# What is being asked
Please reproduce all of the data exactly as it appears, but skip the pictures.

Spatial reasoning data:
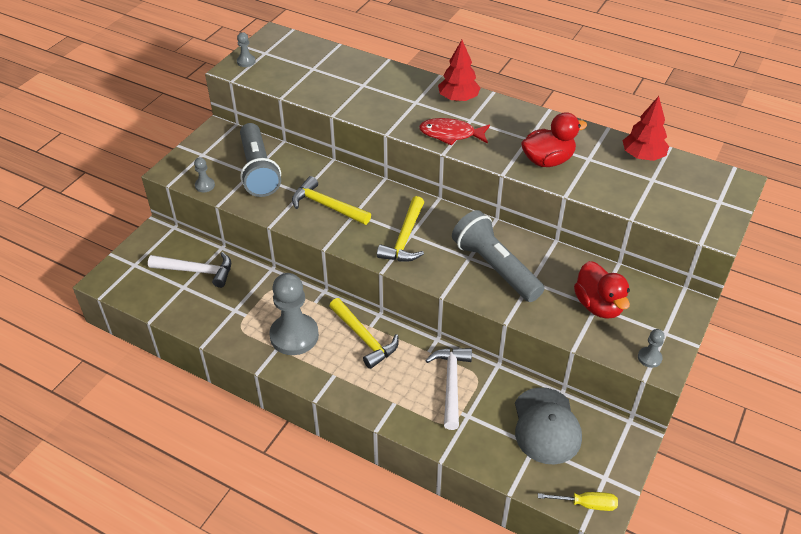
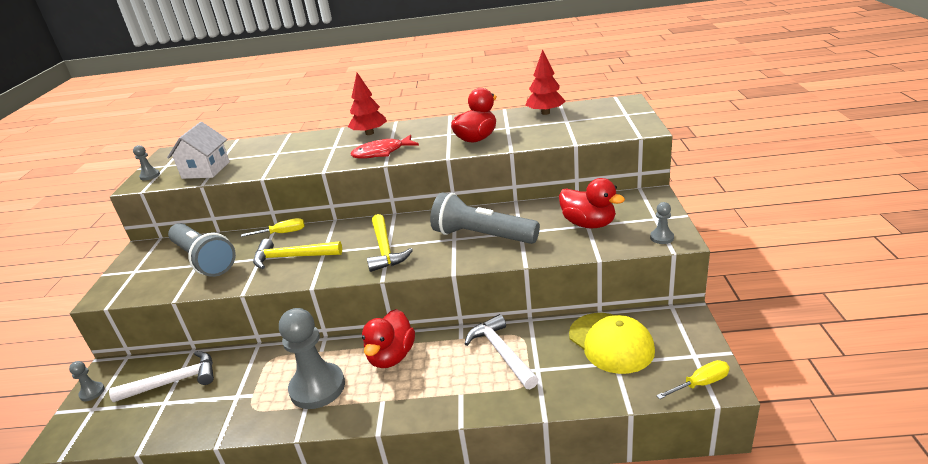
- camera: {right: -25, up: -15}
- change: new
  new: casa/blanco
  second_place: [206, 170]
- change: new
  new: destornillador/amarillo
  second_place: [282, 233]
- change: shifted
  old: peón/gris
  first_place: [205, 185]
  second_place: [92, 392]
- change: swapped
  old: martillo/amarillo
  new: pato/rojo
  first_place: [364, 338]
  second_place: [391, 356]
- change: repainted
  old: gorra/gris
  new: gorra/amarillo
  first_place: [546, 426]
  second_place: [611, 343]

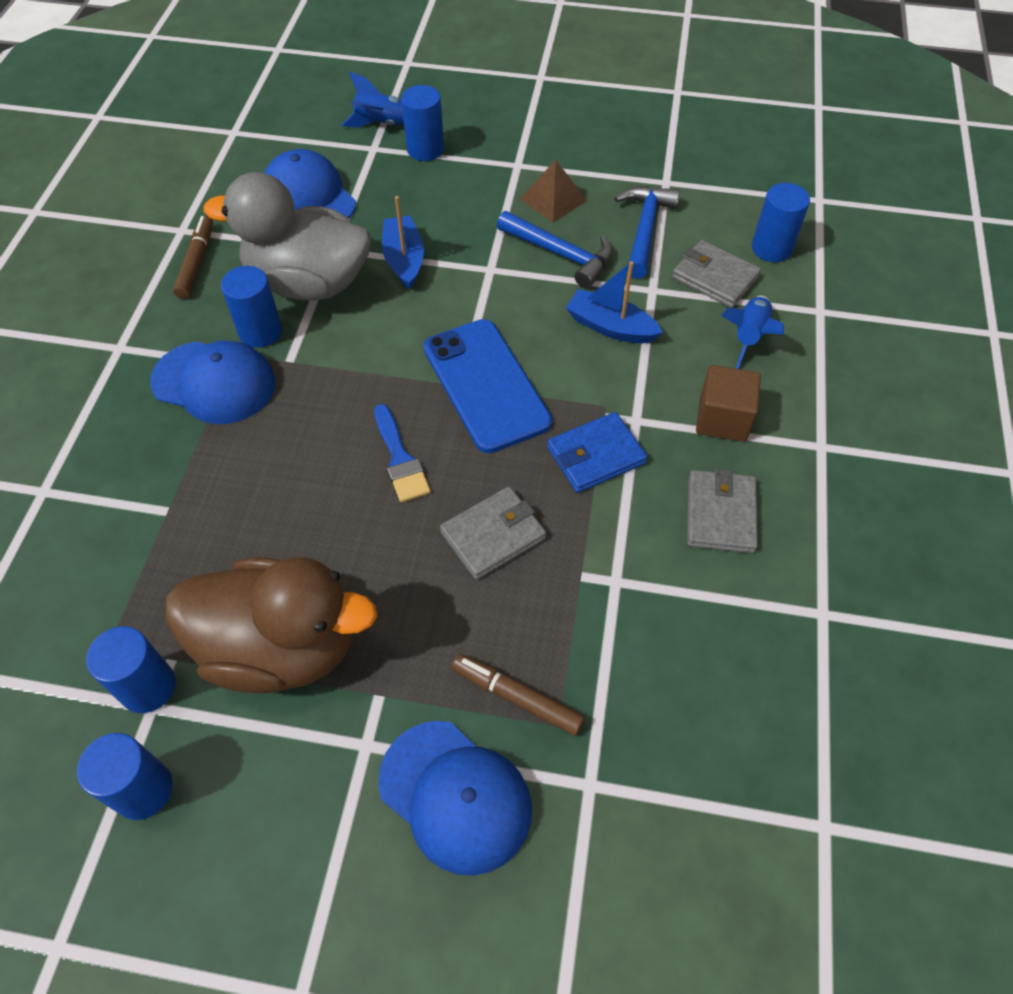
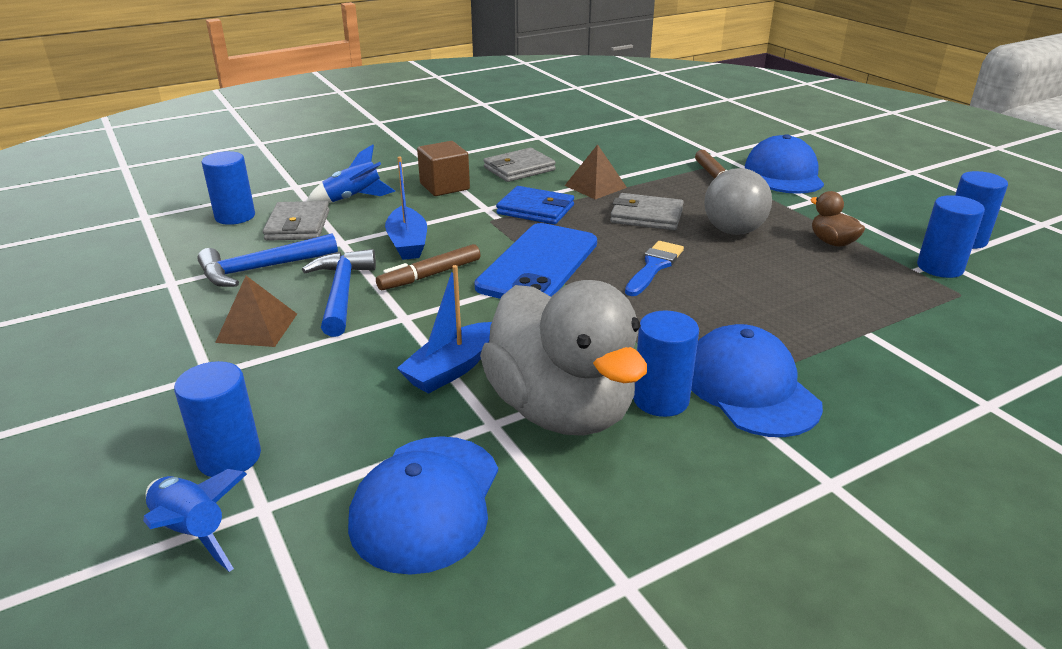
- camera: {right: -130, up: -25}
- change: new
  new: pirámide/marrón
  second_place: [595, 186]
- change: new
  new: pelota/gris
  second_place: [733, 231]
- change: shifted
  old: rotulador/marrón
  first_place: [197, 262]
  second_place: [430, 275]
- change: scaled
  old: pato/marrón
  first_place: [281, 647]
  second_place: [832, 242]
  factor: 0.42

# Expected output
- camera: {right: -25, up: -15}
- change: new
  new: casa/blanco
  second_place: [206, 170]
- change: new
  new: destornillador/amarillo
  second_place: [282, 233]
- change: shifted
  old: peón/gris
  first_place: [205, 185]
  second_place: [92, 392]
- change: swapped
  old: martillo/amarillo
  new: pato/rojo
  first_place: [364, 338]
  second_place: [391, 356]
- change: repainted
  old: gorra/gris
  new: gorra/amarillo
  first_place: [546, 426]
  second_place: [611, 343]

- camera: {right: -130, up: -25}
- change: new
  new: pirámide/marrón
  second_place: [595, 186]
- change: new
  new: pelota/gris
  second_place: [733, 231]
- change: shifted
  old: rotulador/marrón
  first_place: [197, 262]
  second_place: [430, 275]
- change: scaled
  old: pato/marrón
  first_place: [281, 647]
  second_place: [832, 242]
  factor: 0.42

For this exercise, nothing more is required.